Content revision data
▬▬▬

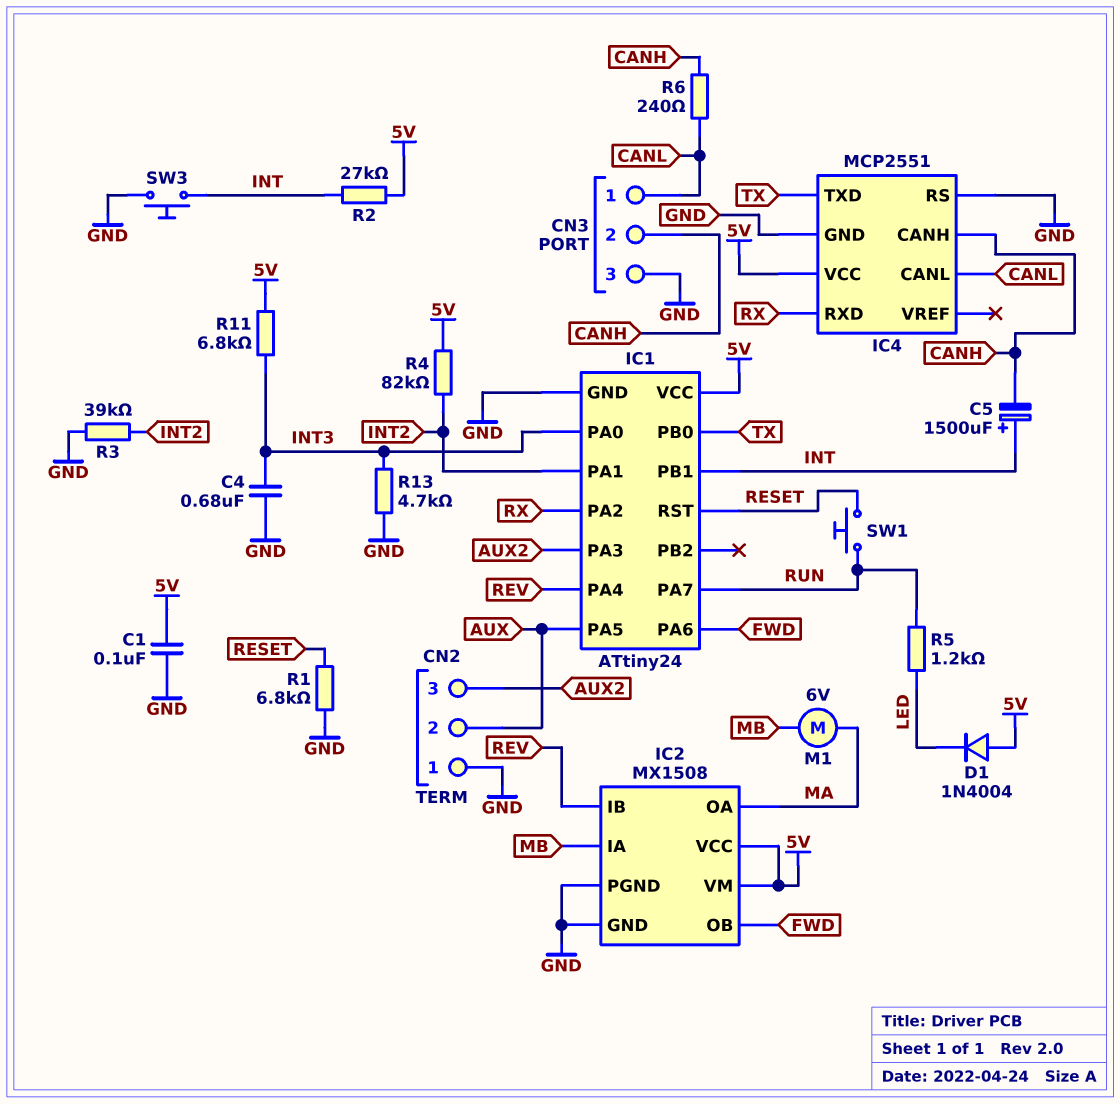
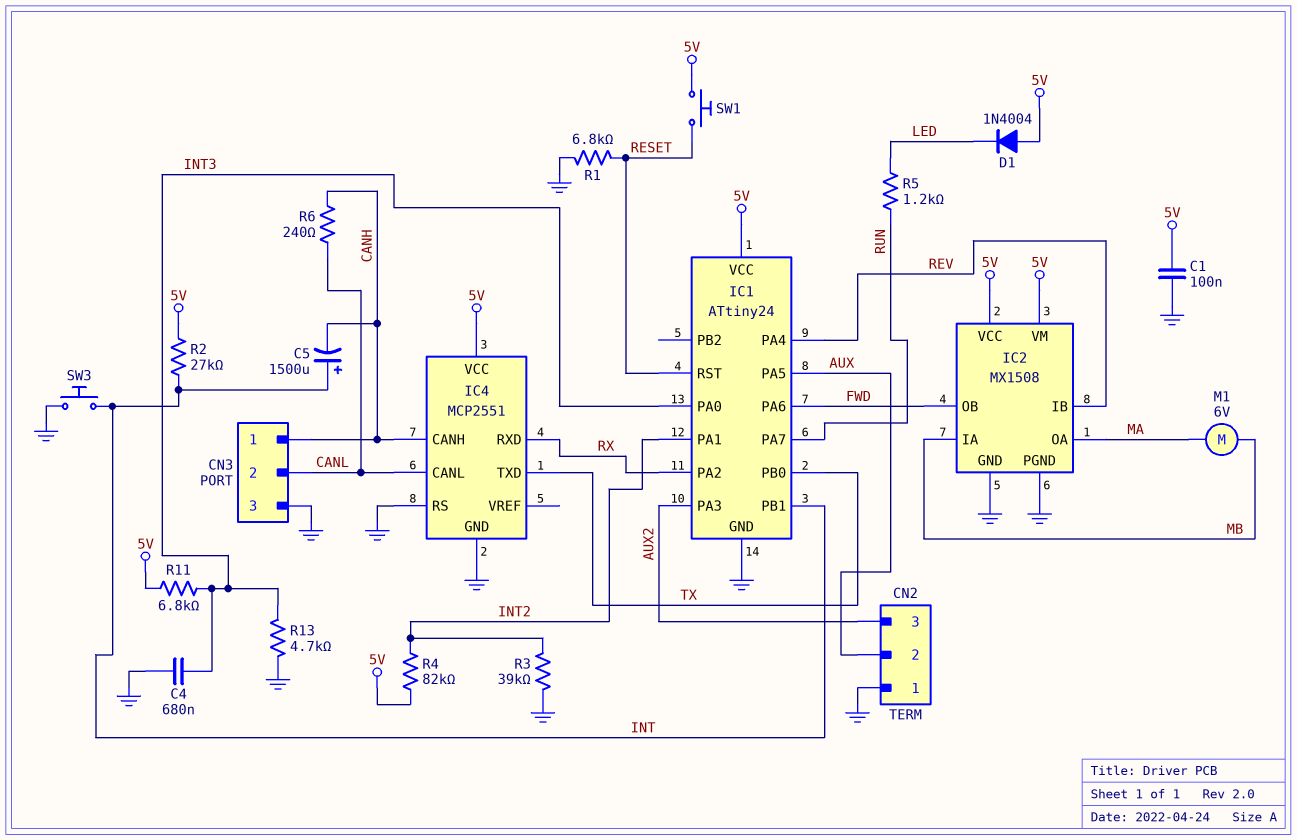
CN3 pin 1: CANL -> CANH
CN3 pin 2: CANH -> CANL
SW1: button (RESET, RUN) -> button (5V, RESET)

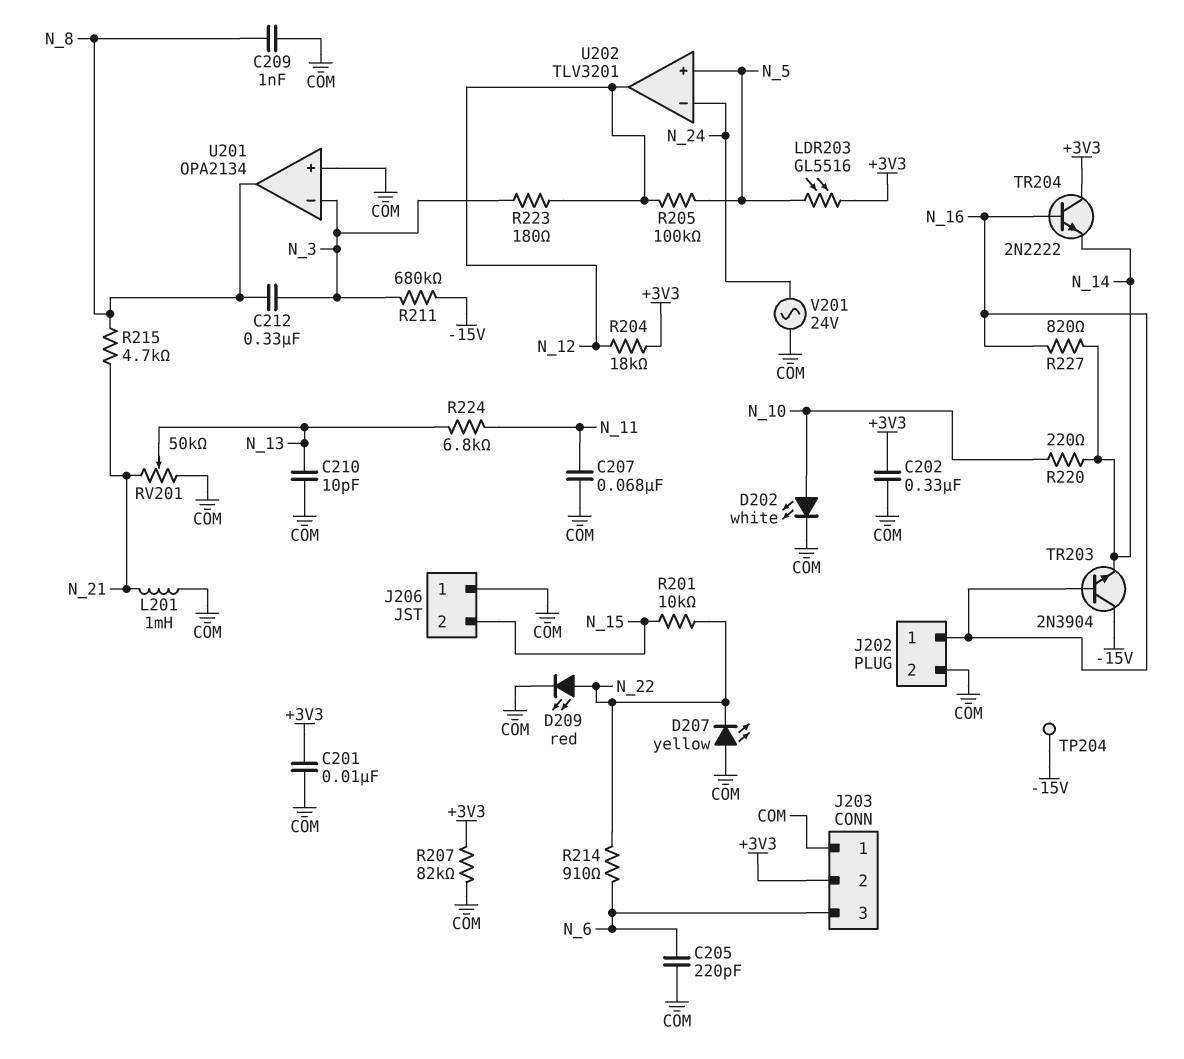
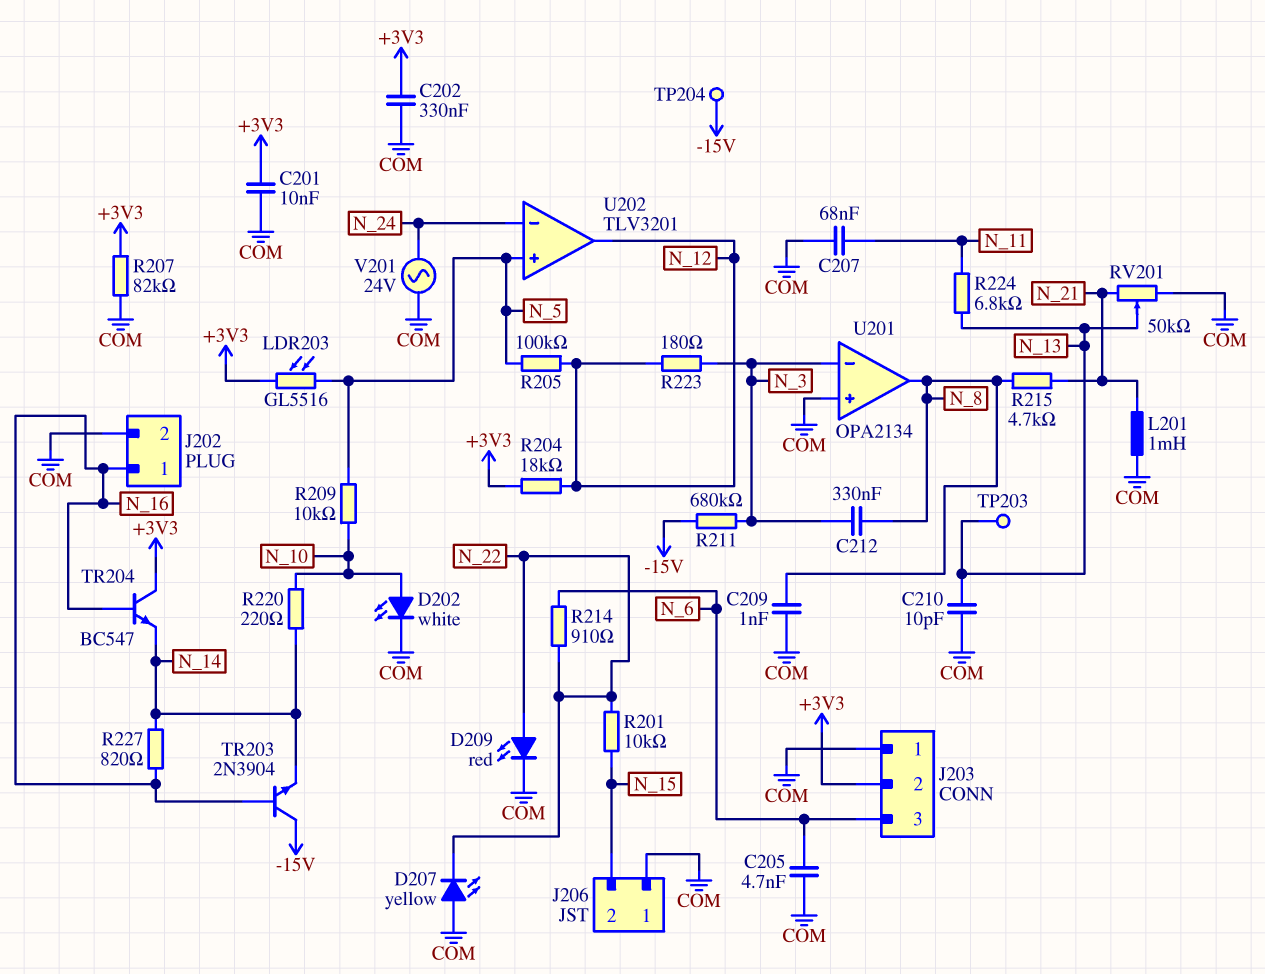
C205: 220pF (COM, N_6) -> 4.7nF (COM, N_6)
R209: none -> 10k (N_5, N_10)
TP203: none -> test point (N_13)
TR204: NPN 2N2222 (B N_16, C +3V3, E N_14) -> NPN BC547 (B N_16, C +3V3, E N_14)

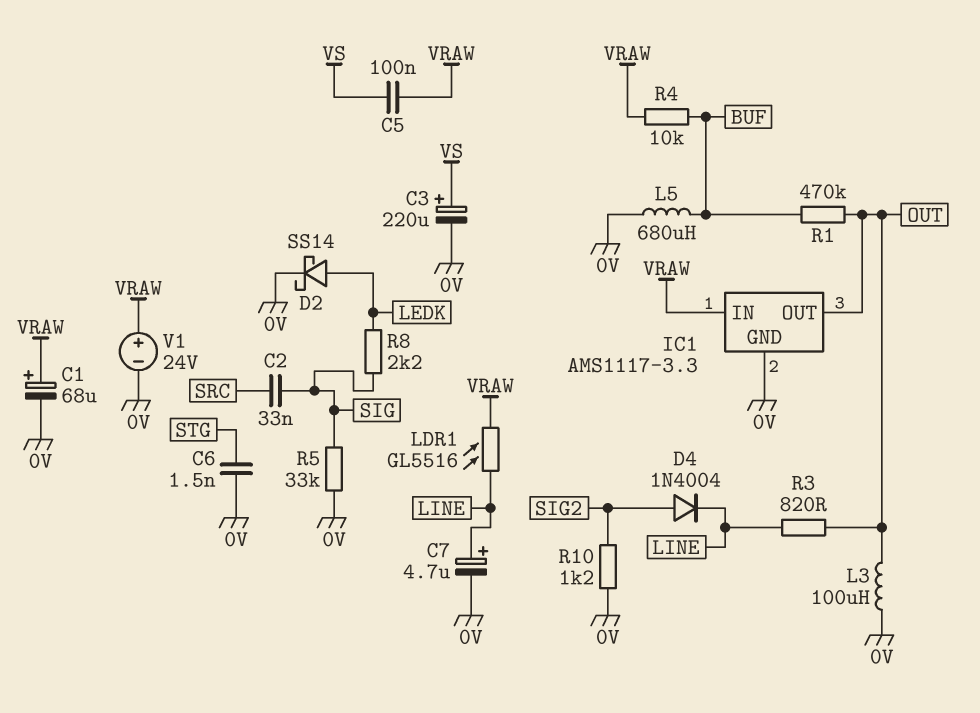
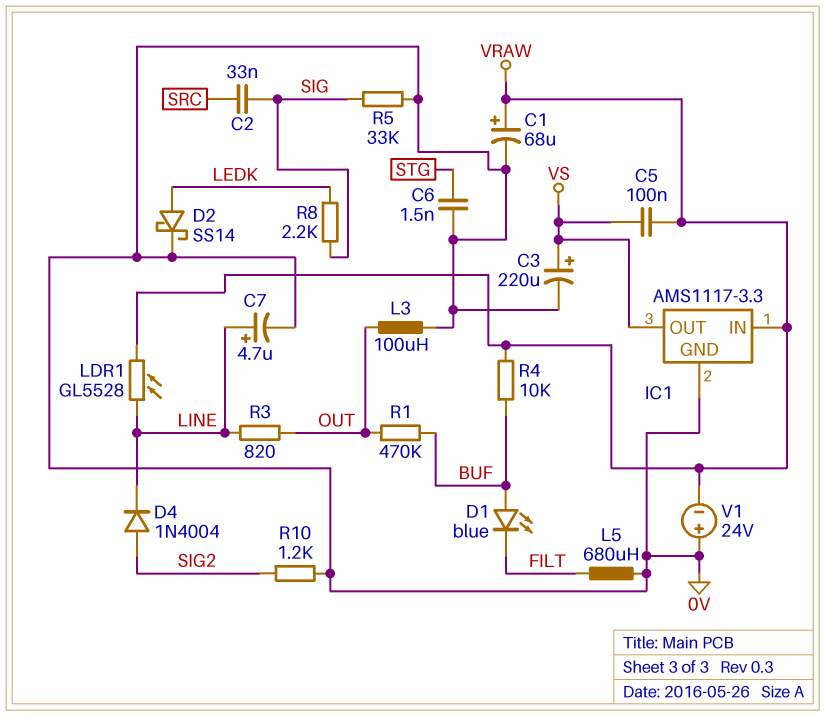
D1: none -> LED blue (A BUF, K FILT)
IC1 pin OUT: OUT -> VS
L5: 680uH (0V, BUF) -> 680uH (0V, FILT)
LDR1: GL5516 (LINE, VRAW) -> GL5528 (LINE, VRAW)
V1: 24V (plus VRAW, minus 0V) -> 24V (plus 0V, minus VRAW)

▬▬▬

HOW TO COMPLETE THIS TASK: The answer must be the line containing "L5: 680uH (0V, BUF) -> 680uH (0V, FILT)" and every line after it to the end of the data, each set down exactly.

ANSWER TO THE EXERCISE:
L5: 680uH (0V, BUF) -> 680uH (0V, FILT)
LDR1: GL5516 (LINE, VRAW) -> GL5528 (LINE, VRAW)
V1: 24V (plus VRAW, minus 0V) -> 24V (plus 0V, minus VRAW)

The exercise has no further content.